WHAT YOU WILL DO: Rewrite the entries from the line containing "blanched [360, 444]" through the end of the entries, swapping "leaf" for "branch" and keeping everything else the same.

DATA ENTRIES:

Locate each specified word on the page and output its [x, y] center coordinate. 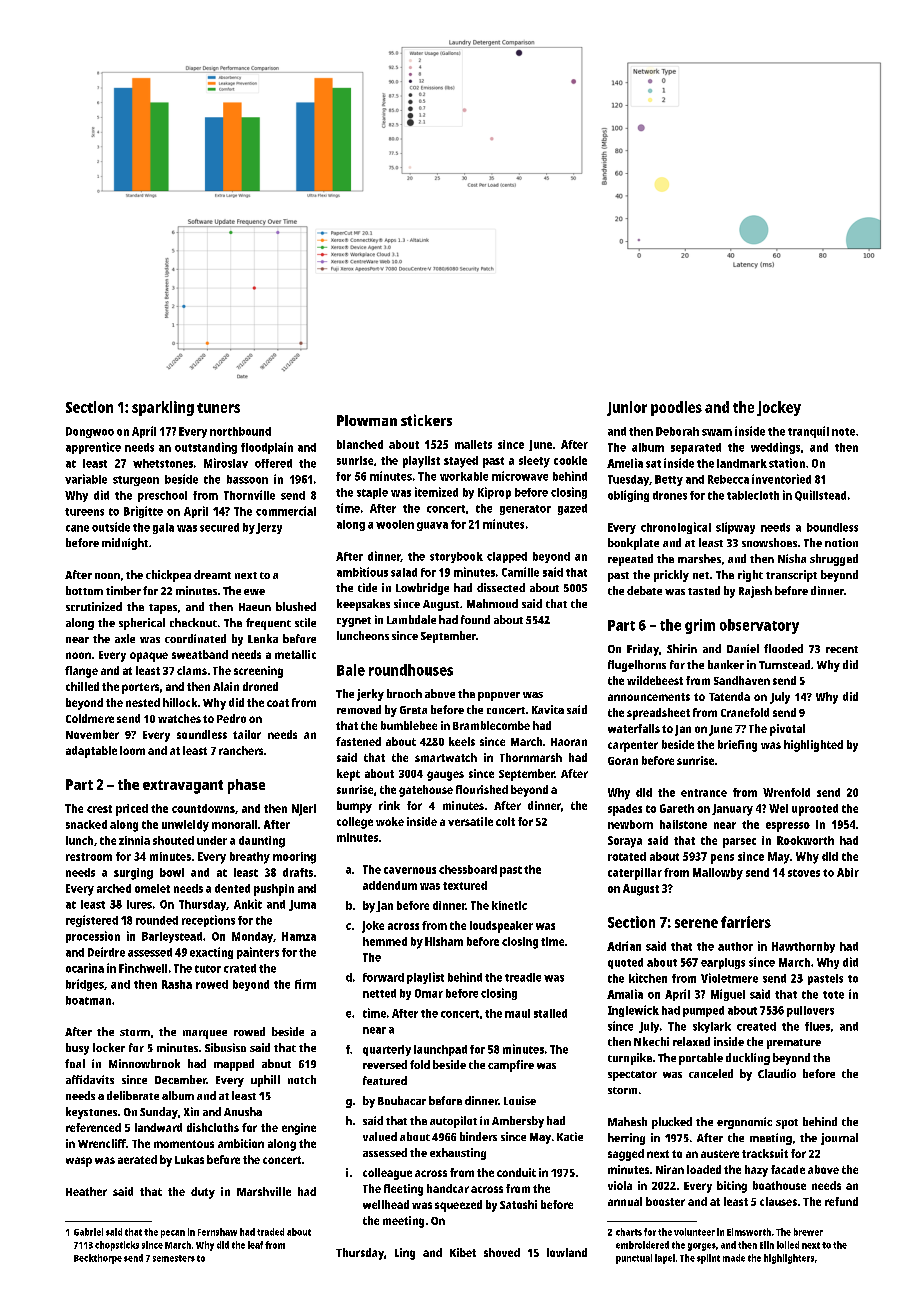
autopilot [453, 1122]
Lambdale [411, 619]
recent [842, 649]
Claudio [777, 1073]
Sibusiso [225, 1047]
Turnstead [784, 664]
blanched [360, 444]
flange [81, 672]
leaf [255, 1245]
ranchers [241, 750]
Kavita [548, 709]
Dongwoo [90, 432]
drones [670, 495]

SOLUTION FOR THIS EXERCISE:
blanched [360, 444]
flange [81, 672]
branch [255, 1245]
ranchers [241, 750]
Kavita [548, 709]
Dongwoo [90, 432]
drones [670, 495]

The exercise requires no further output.